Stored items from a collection
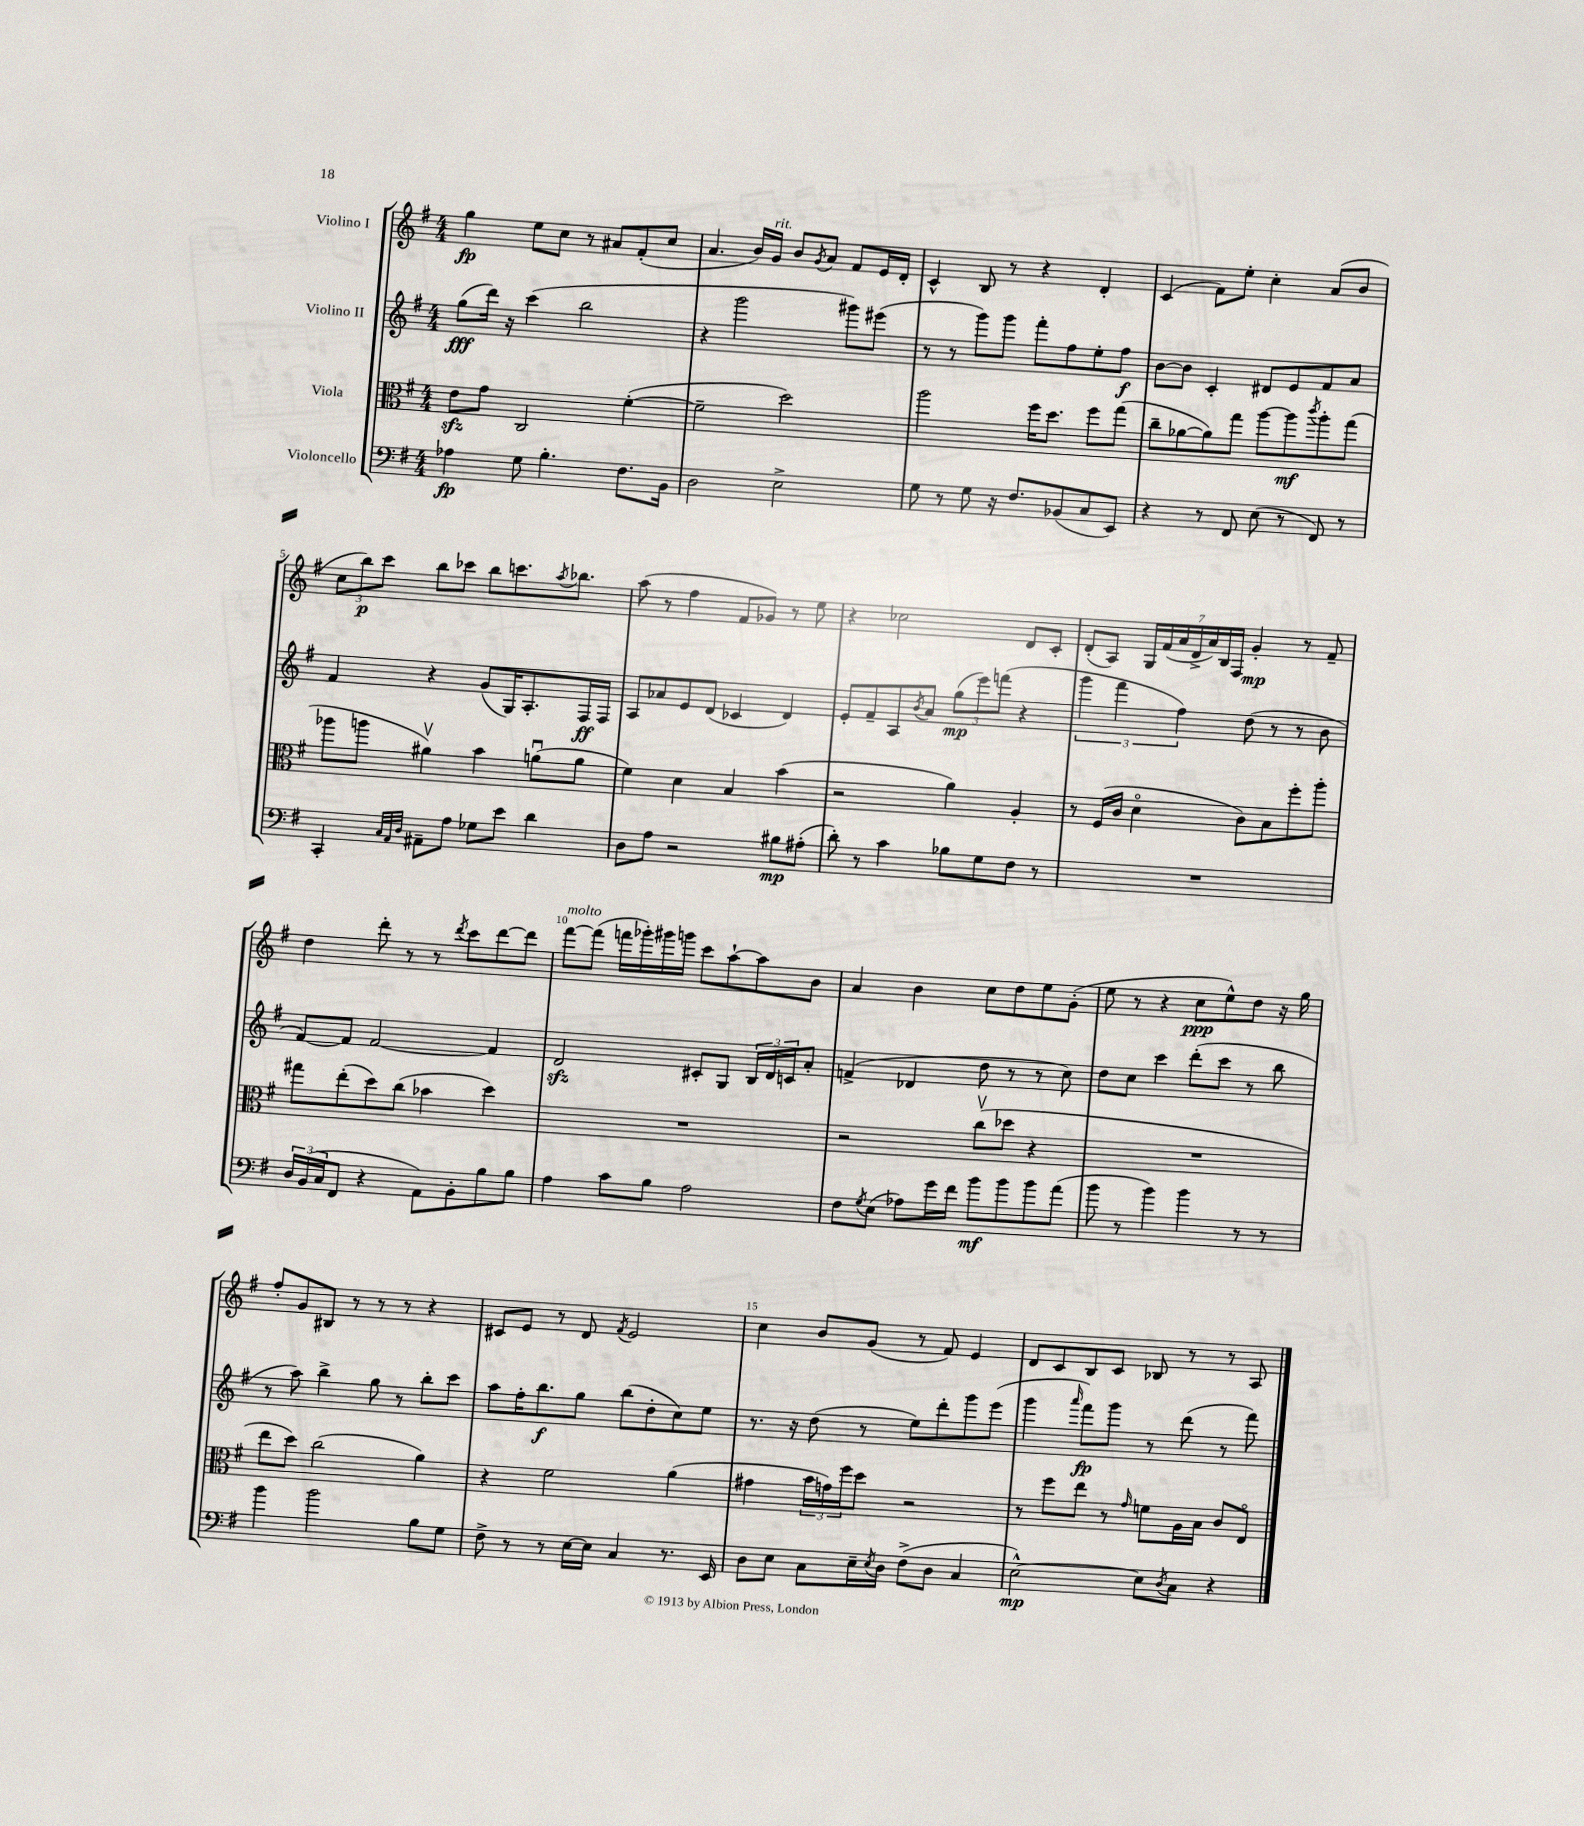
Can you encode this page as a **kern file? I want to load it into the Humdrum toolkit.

**kern	**kern	**kern	**kern
*staff4	*staff3	*staff2	*staff1
*clefF4	*clefC3	*clefG2	*clefG2
*k[f#]	*k[f#]	*k[f#]	*k[f#]
*M4/4	*M4/4	*M4/4	*M4/4
4A-	8e	(8gg	4gg
.	8g	16ddd)	.
.	.	16r	.
8G	2C	(4ccc	8ee
4.B'	.	.	8cc
.	.	2bb	8r
.	.	.	8a#
8.F#	([4f#'	.	(8f#'
.	.	.	8cc
16BB	.	.	.
=	=	=	=
2D	2f#~]	4r	4.a
.	.	2ggg	.
.	.	.	16b)
.	.	.	16g
2E^	2dd)	.	8b
.	.	.	8qg
.	.	.	8a
.	.	8ggg#)	8f#
.	.	(8eee#	16e
.	.	.	16d'
=	=	=	=
8G	2aa	8r	4c^^
8r	.	8r	.
8G	.	8ggg)	8B
16r	.	8ggg	8r
8.F#	.	.	.
.	16ff#	8fff#'	4r
.	8.dd	.	.
(8BB-	.	8ff#	.
8C	8ff#	8ee'	4d'
8EE)	(8gg	8ff#	.
=	=	=	=
4r	8cc~	[8b	(4c
.	[8a-	8b]	.
8r	8a-])	4c'	8f#)
8FF#	8gg	.	8ee'
(8E	[8aa	8d#	4cc'
8r	8aa]	8e	.
.	8qccc	.	.
8FF#)	8aa'	8f#	(8a
8r	(8gg	8a	8b
=	=	=	=
4CC'	8aa-	4f#	12cc
.	.	.	12bb)
.	8aa	.	.
.	.	.	12ccc
32qqC	.	.	.
32qqAA	.	.	.
32qqD	.	.	.
8AA#~	4a#v)	4r	8bb
8A	.	.	8ccc-
8G-	4b	(8g	8bb
8e	.	16G)	8.ccc
.	.	8.A'	.
4d	(8au	.	.
.	.	.	8qaa
.	.	.	8.bb-
.	8a	16F#	.
.	.	16F#	.
=	=	=	=
8D	4f#)	8A	(8aa
8A	.	8a-	8r
2r	4d	8e	4ff#
.	.	(8d	.
.	4B	4c-	8f#
.	.	.	8g-)
8B#	(4b	4d)	8r
(8A#'	.	.	8ee
=	=	=	=
8d')	2r	8e'	4r
8r	.	8f#~	.
4c	.	8A	2cc-
.	.	8qb	.
.	.	8a	.
8B-	4a)	(12gg	.
.	.	12eee)	.
8G	.	.	.
.	.	(12fff	.
8F#	4A'	4r	8d
8r	.	.	8c'
=	=	=	=
1r	8r	6ggg	(8d'
.	(16F#	.	8A)
.	.	6fff#	.
.	16c	.	.
.	4do	.	28G
.	.	.	(28f#
.	.	.	28a
.	.	6ff#)	.
.	.	.	28d^
.	.	.	28a)
.	.	.	28B
.	.	.	28F#
.	8c)	(8dd	4g'
.	8B	8r	.
.	8ff#'	8r	8r
.	8aa'	8b	8f#~
=	=	=	=
24D	8gg#	[8f#)	4dd
(24BB	.	.	.
24C	.	.	.
8FF#	(8ee'	8f#]	.
4r	8dd)	[2f#	8ddd'
.	(8cc	.	8r
8AA)	4b-	.	8r
.	.	.	8qddd
8BB'	.	.	8ccc
8B	4dd)	4f#]	[8ddd
8B	.	.	8ddd]
=	=	=	=
4A	1r	2d	[8fff#
.	.	.	(8fff#]
8c	.	.	16fff
.	.	.	16ggg-')
8B	.	.	16ggg#
.	.	.	16ggg
2A	.	8c#'	8ccc
.	.	8G	[8aa`
.	.	24B	8aa]
.	.	24d	.
.	.	24c	.
.	.	8a'	8b
=	=	=	=
8F#	2r	(4f^	4a
8qG	.	.	.
(8E	.	.	.
8A-)	.	4d-	4b
16g	.	.	.
16f#	.	.	.
8b	(8ccv	8dd	8cc
8b	8dd-	8r	8dd
8b	4r	8r	8ee
(8a	.	8cc)	(8g'
=	=	=	=
8b	1r	8dd	8ee
8r	.	8cc	8r
4b)	.	4ccc	4r
4b	.	(8ddd'	8cc
.	.	8ccc	8ee^^)
8r	.	8r	8dd
8r	.	8bb	16r
.	.	.	16gg
=	=	=	=
4b	8ee	8r	8ff#'
.	8dd)	8aa)	8g
2b	(2cc	4bb^	8B#
.	.	.	8r
.	.	8gg	8r
.	.	8r	8r
8B	4a)	8bb'	4r
8G	.	8ccc	.
=	=	=	=
8F#^	4r	8aa	8c#
8r	.	16ff#'	8e
.	.	8.bb	.
8r	2f#	.	8r
[16E	.	8gg	8d
16E]	.	.	.
.	.	.	8qf#
4C	.	(8bb	2e
.	.	8dd'	.
8.r	(4a	8cc)	.
.	.	8ee	.
16EE	.	.	.
=	=	=	=
8D	4g#	8.r	4cc
8E	.	.	.
.	.	16r	.
8C	24b	(8dd	8b
.	24g)	.	.
.	24ff#	.	.
16E~	8dd	8r	(8g
8qE	.	.	.
16D	.	.	.
(8F#^	2r	8ee)	8r
8D	.	8ddd'	8f#)
4C	.	8ggg	4e
.	.	(8eee	.
=	=	=	=
[2E^^)	8r	4ggg	8d
.	8ff#	.	8c
.	.	16qqaaa	.
.	8ee	8fff#)	8B
.	8r	8ggg	8c
.	16qqg	.	.
8E]	8f	8r	8B-
8qD	.	.	.
8C	16A	(8ddd	8r
.	16B	.	.
4r	8c	8r	8r
.	8Eo	8fff#)	8A
==	==	==	==
*-	*-	*-	*-
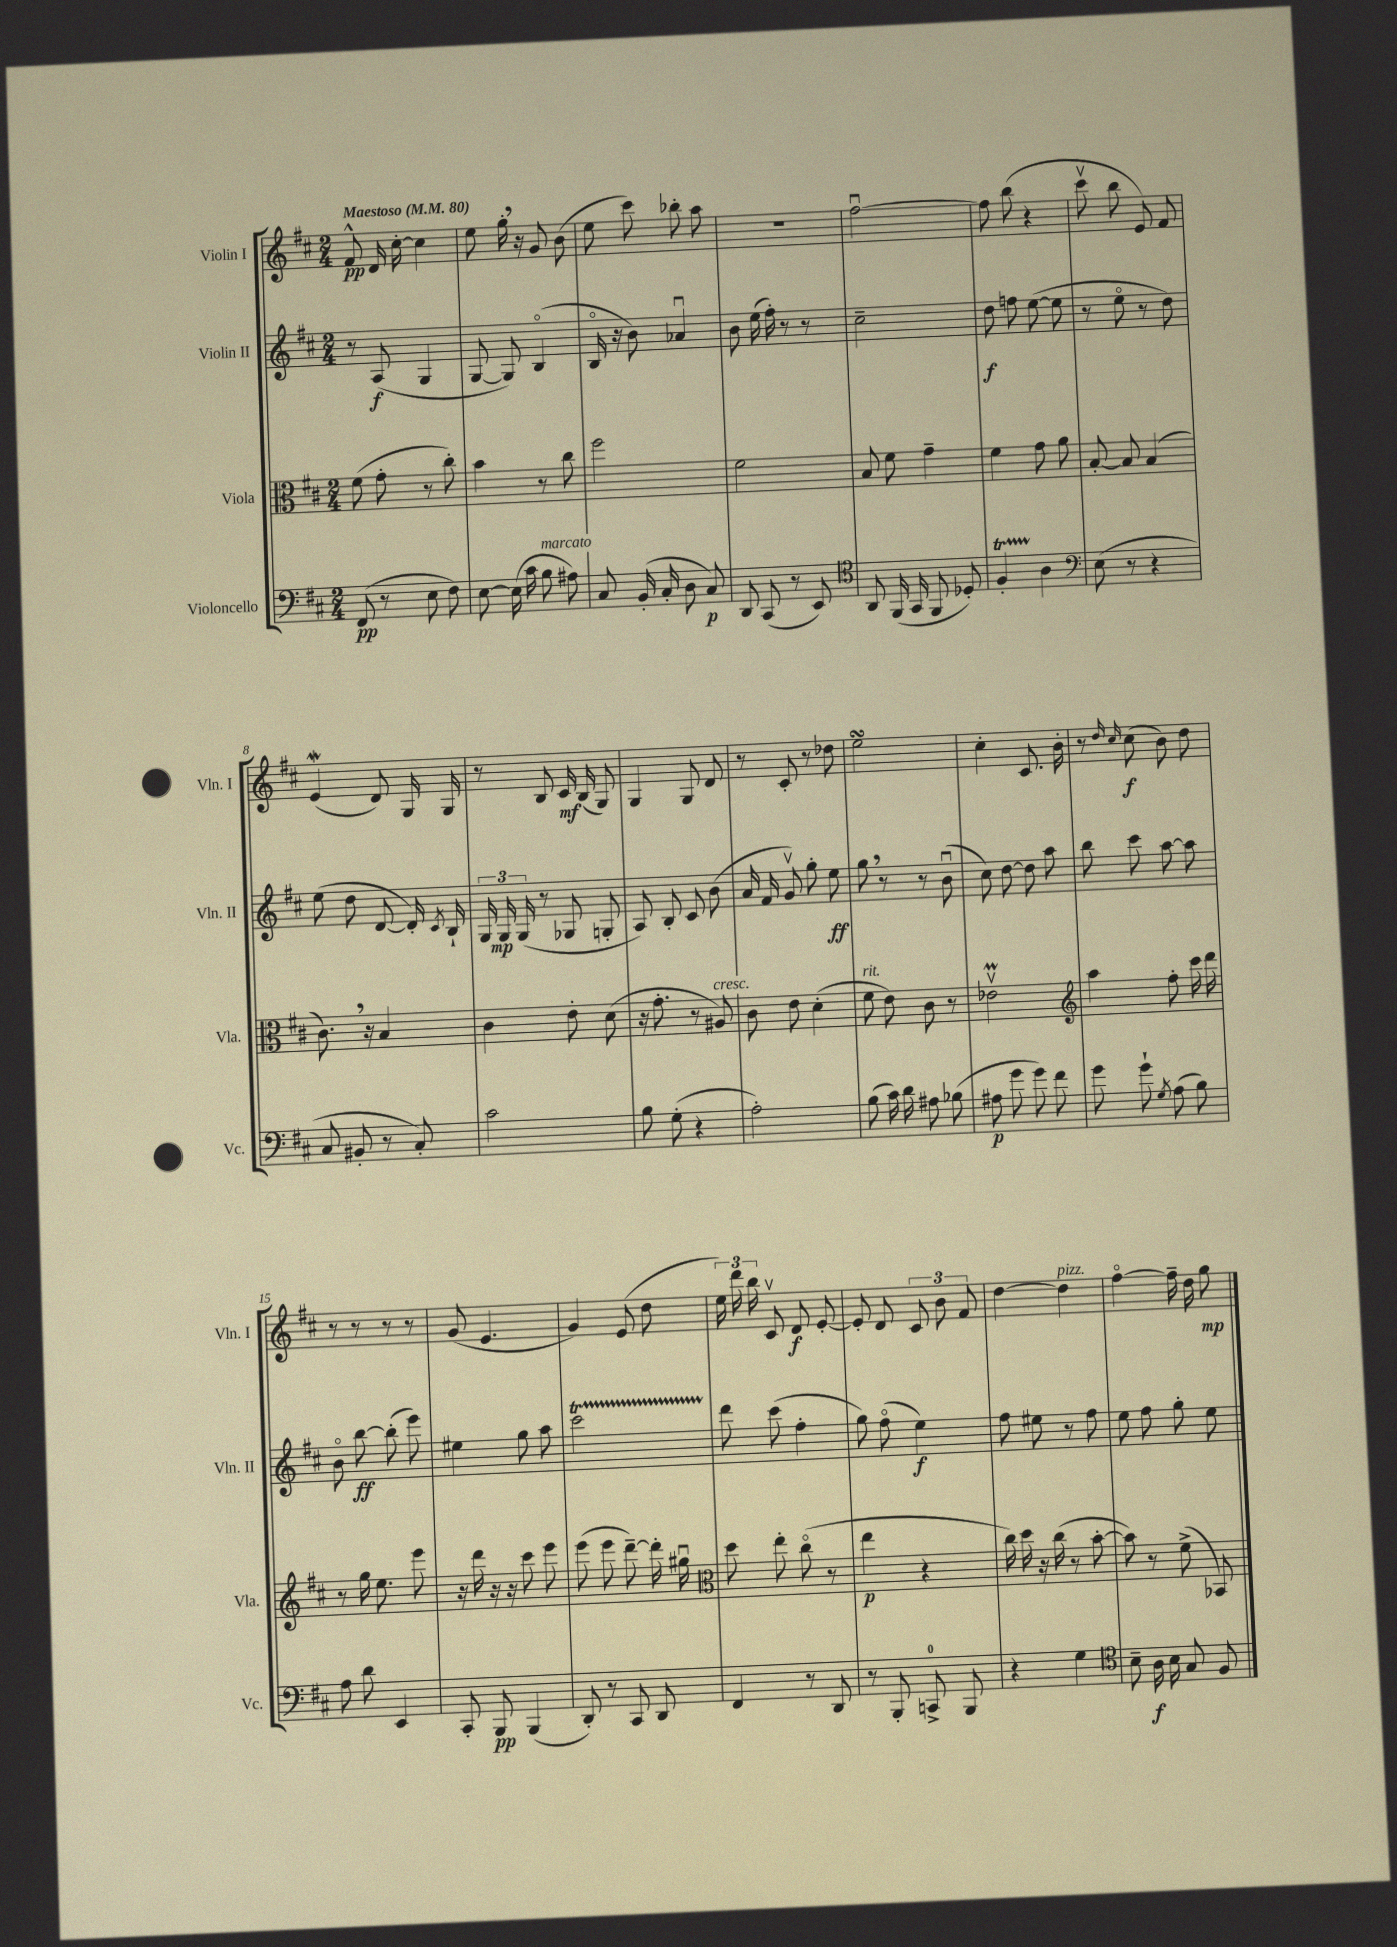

**The problem**
Report every line above that contains the string "kern", copying each one in full. Case counts.

**Task output**
Can you encode this page as a **kern file? I want to load it into the Humdrum toolkit.
**kern	**kern	**kern	**kern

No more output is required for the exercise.